____ Data under study

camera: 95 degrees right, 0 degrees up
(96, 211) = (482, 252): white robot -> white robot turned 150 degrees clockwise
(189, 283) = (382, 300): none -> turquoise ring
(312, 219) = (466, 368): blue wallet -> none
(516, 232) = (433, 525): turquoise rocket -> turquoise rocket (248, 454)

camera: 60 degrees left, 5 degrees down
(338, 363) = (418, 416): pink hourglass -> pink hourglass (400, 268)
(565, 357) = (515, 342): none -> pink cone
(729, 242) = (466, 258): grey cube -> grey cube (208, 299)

________
____ Data under study

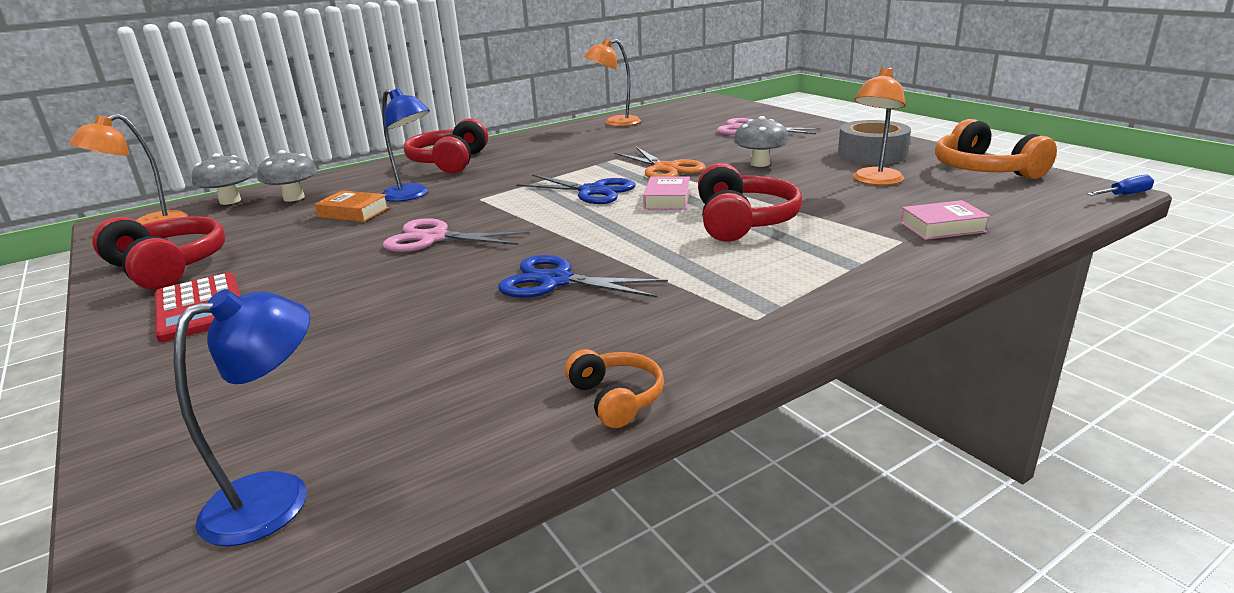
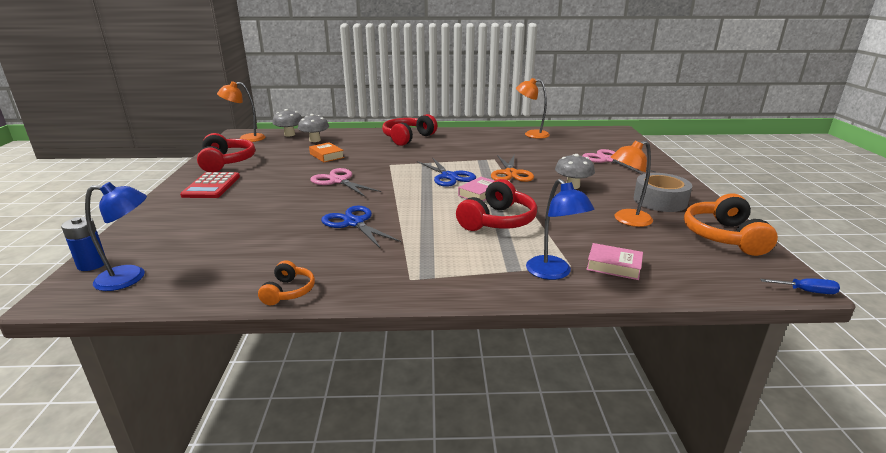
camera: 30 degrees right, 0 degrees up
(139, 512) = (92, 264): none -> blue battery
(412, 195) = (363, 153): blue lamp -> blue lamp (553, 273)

________
____ Data under study

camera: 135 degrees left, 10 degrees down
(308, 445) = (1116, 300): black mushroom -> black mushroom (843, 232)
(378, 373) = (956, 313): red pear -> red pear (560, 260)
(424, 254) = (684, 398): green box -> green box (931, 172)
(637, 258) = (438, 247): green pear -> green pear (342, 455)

________

» **Instructions to follow**
From the records above, copy only the lines starting with the line that holds "camera: 95 degrees right, 0 degrees up" and going on through the line that holds "(338, 363) = (418, 416): pink", exactly as written.

» **Output for this task**
camera: 95 degrees right, 0 degrees up
(96, 211) = (482, 252): white robot -> white robot turned 150 degrees clockwise
(189, 283) = (382, 300): none -> turquoise ring
(312, 219) = (466, 368): blue wallet -> none
(516, 232) = (433, 525): turquoise rocket -> turquoise rocket (248, 454)

camera: 60 degrees left, 5 degrees down
(338, 363) = (418, 416): pink hourglass -> pink hourglass (400, 268)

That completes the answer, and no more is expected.